#### TASK ITEM:
Although the entries contain pictures, only their text goes into the copy, set down exactly.

#### DATA IN THIS EXERCISE:
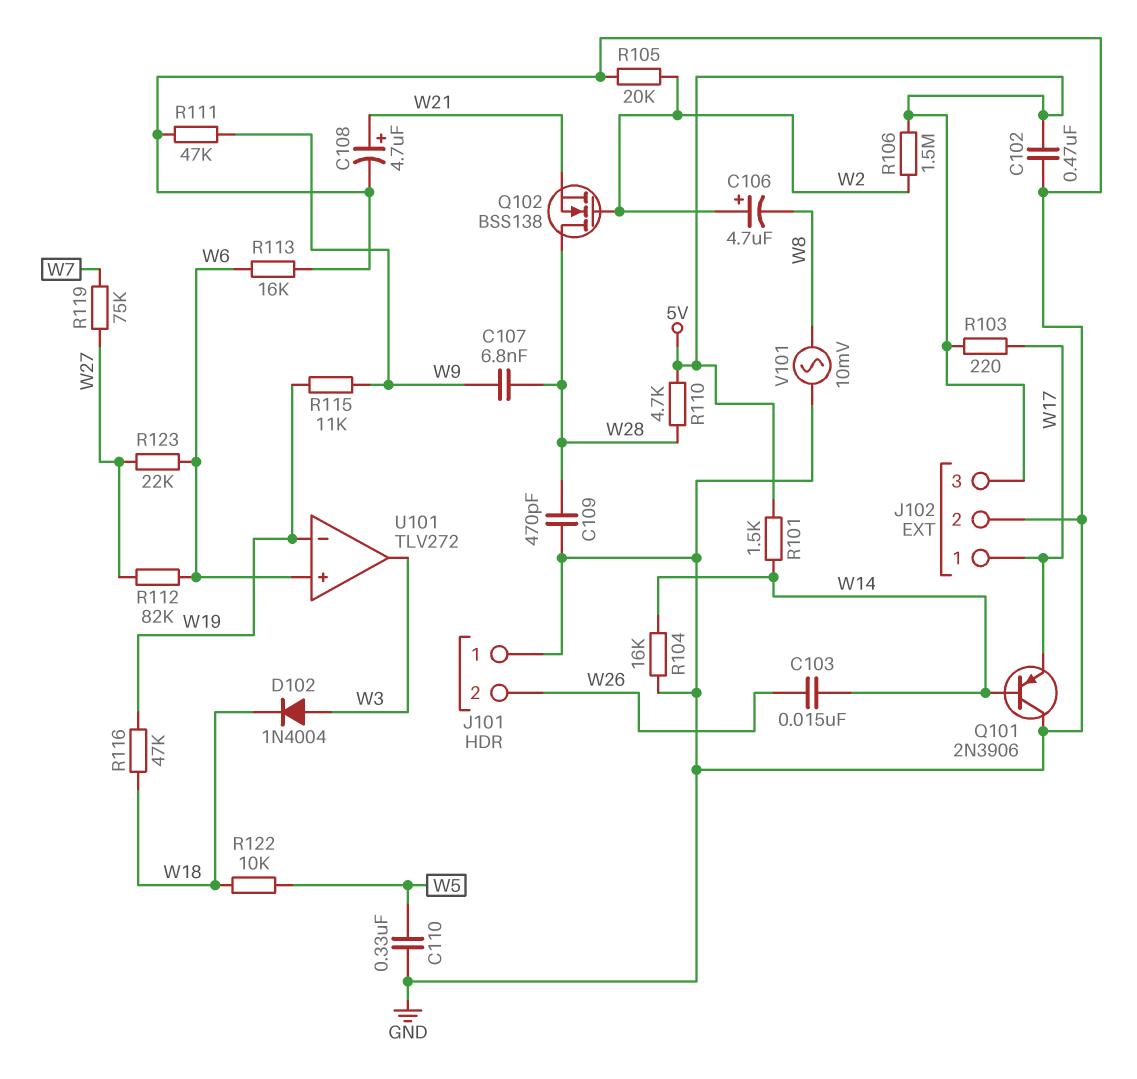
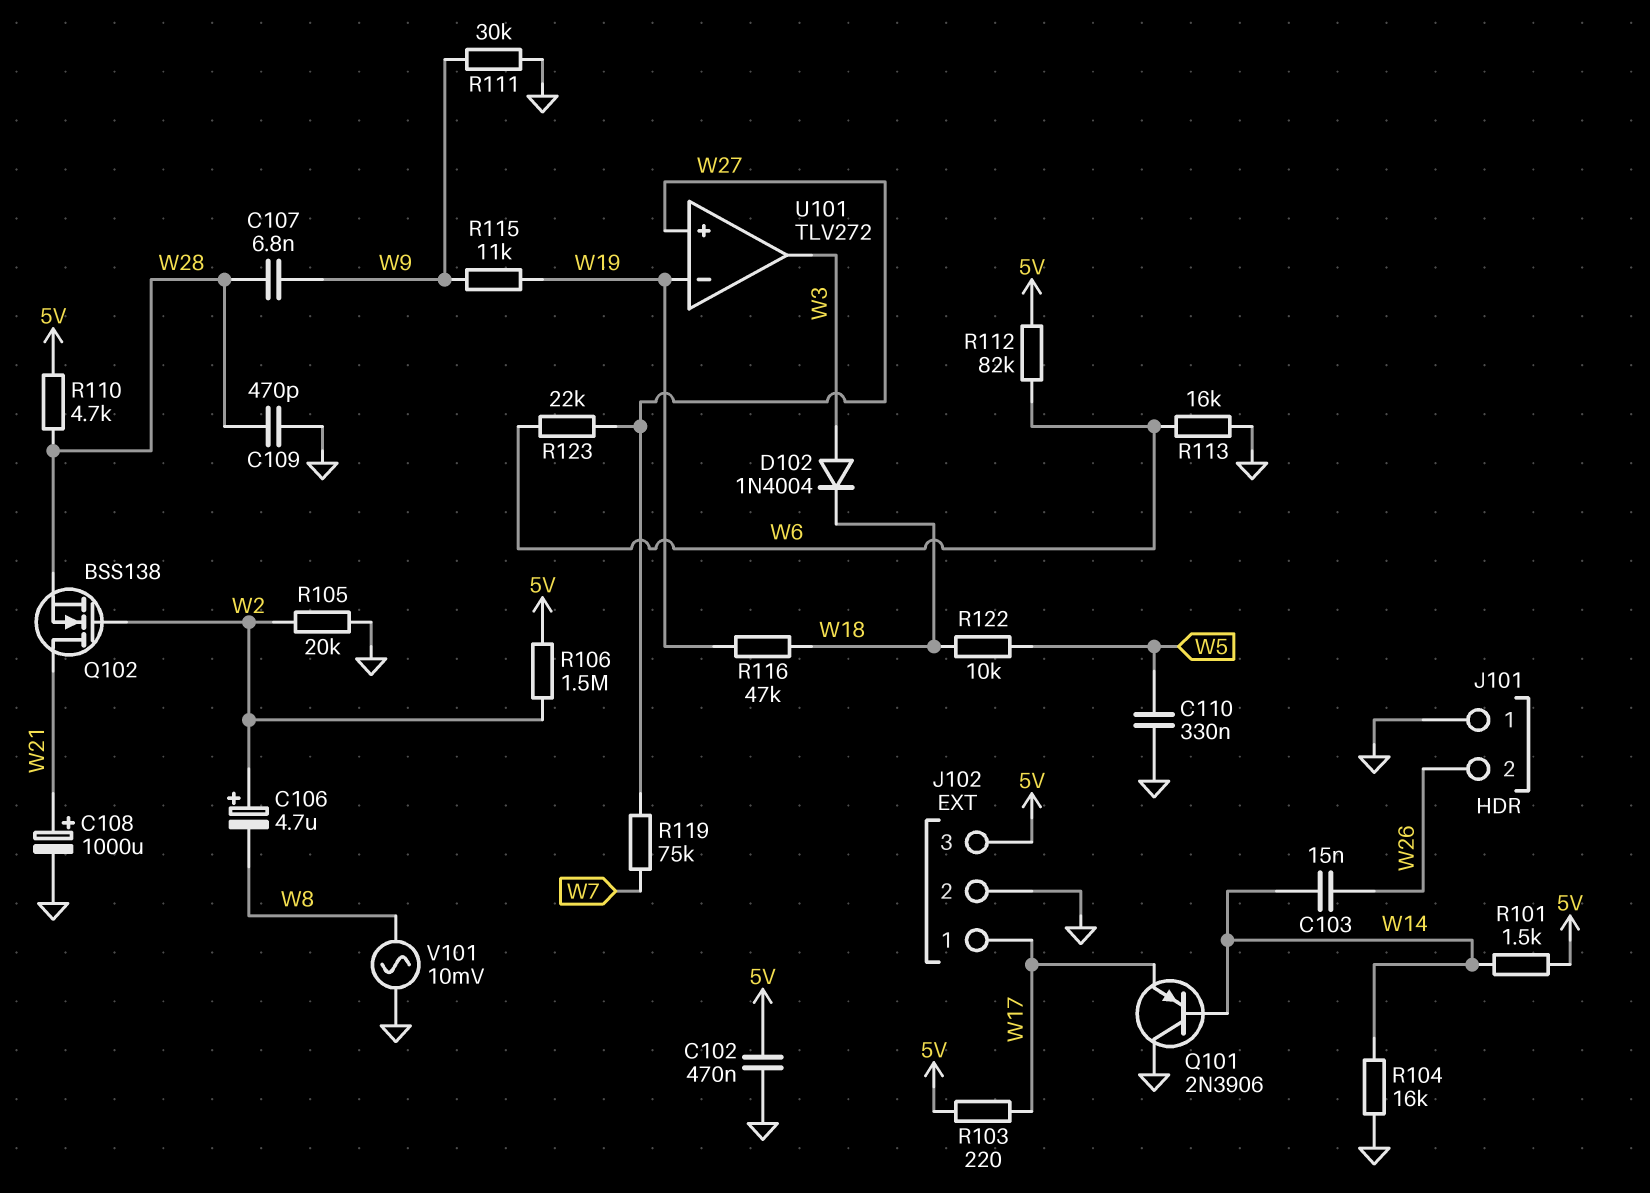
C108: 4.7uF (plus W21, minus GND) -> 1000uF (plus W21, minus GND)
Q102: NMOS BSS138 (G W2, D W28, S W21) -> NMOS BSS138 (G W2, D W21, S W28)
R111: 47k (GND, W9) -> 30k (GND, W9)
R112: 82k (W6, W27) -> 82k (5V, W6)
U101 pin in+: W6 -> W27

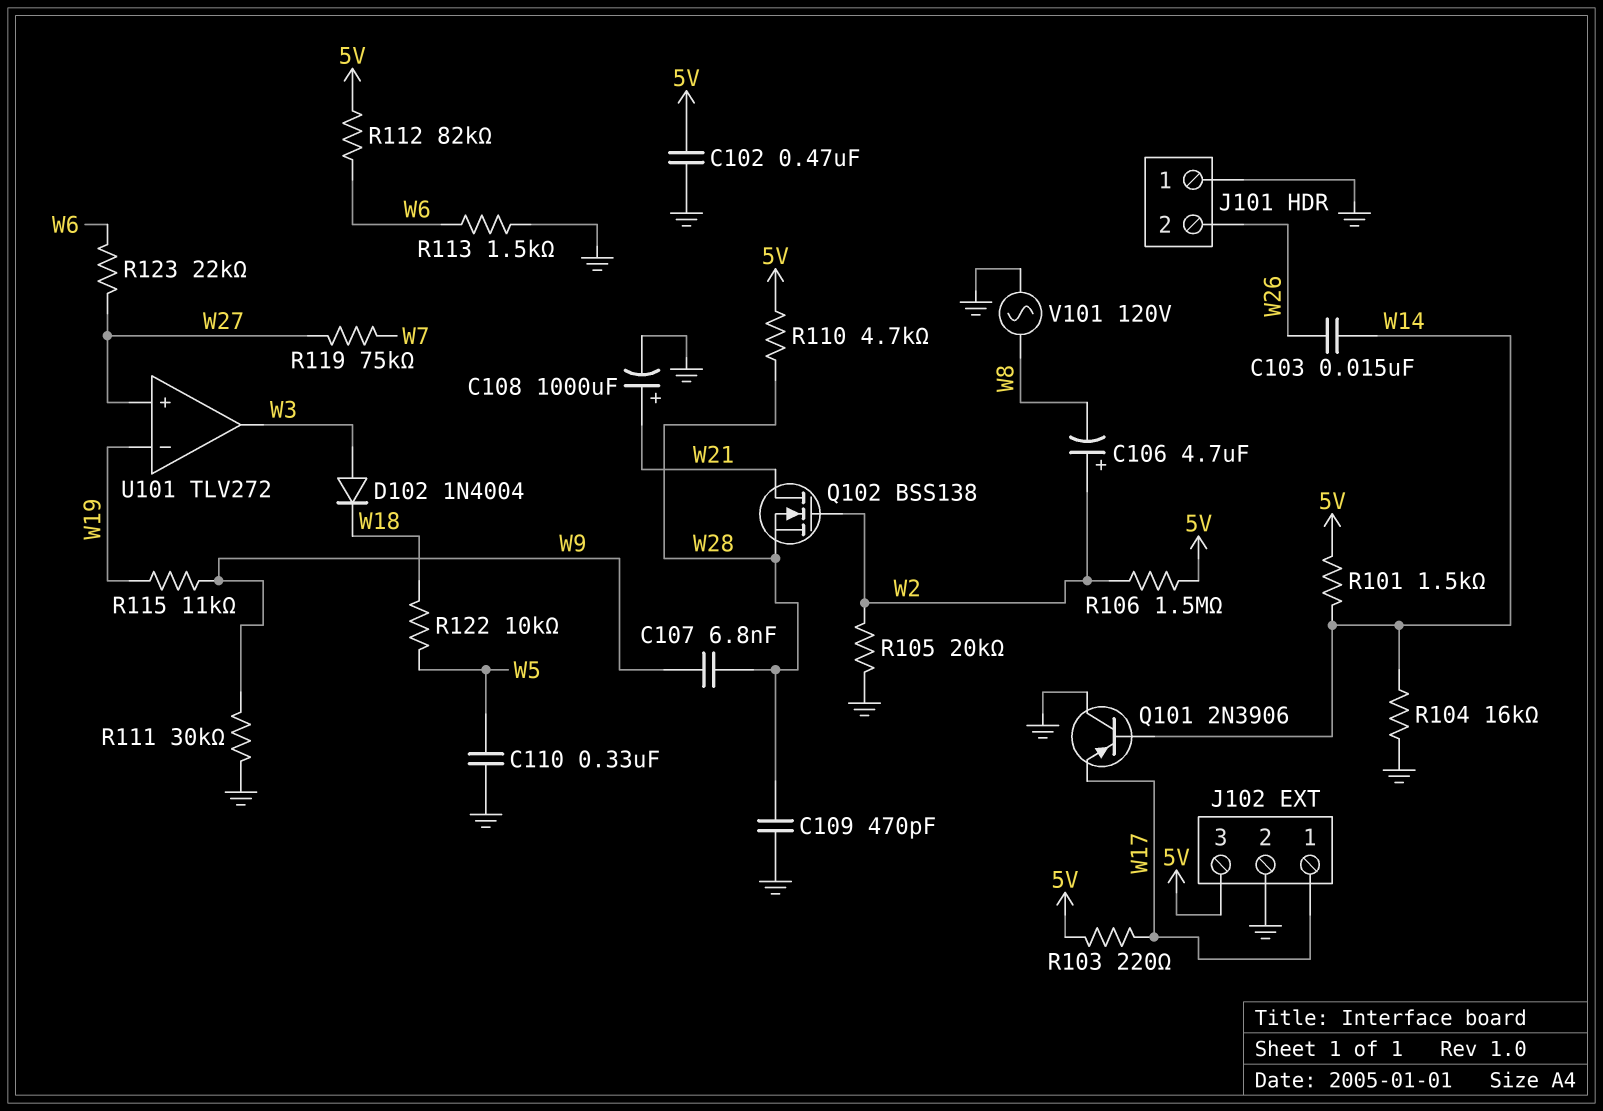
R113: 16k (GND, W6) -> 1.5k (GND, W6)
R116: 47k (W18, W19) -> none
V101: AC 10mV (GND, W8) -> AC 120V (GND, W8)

#### TASK SOLUTION:
C108: 4.7uF (plus W21, minus GND) -> 1000uF (plus W21, minus GND)
Q102: NMOS BSS138 (G W2, D W28, S W21) -> NMOS BSS138 (G W2, D W21, S W28)
R111: 47k (GND, W9) -> 30k (GND, W9)
R112: 82k (W6, W27) -> 82k (5V, W6)
U101 pin in+: W6 -> W27

R113: 16k (GND, W6) -> 1.5k (GND, W6)
R116: 47k (W18, W19) -> none
V101: AC 10mV (GND, W8) -> AC 120V (GND, W8)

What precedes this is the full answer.